(PROBLEM DETAILS)
Can you rewrite every row with "slot" changed to "opening" and everything else left unchanged?

--- THE DATA ---

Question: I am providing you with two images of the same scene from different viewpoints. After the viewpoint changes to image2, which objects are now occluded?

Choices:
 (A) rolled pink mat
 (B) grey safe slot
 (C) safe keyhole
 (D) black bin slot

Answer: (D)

---

(RESPONSE TO THE EXERCISE)
Question: I am providing you with two images of the same scene from different viewpoints. After the viewpoint changes to image2, which objects are now occluded?

Choices:
 (A) rolled pink mat
 (B) grey safe opening
 (C) safe keyhole
 (D) black bin opening

Answer: (D)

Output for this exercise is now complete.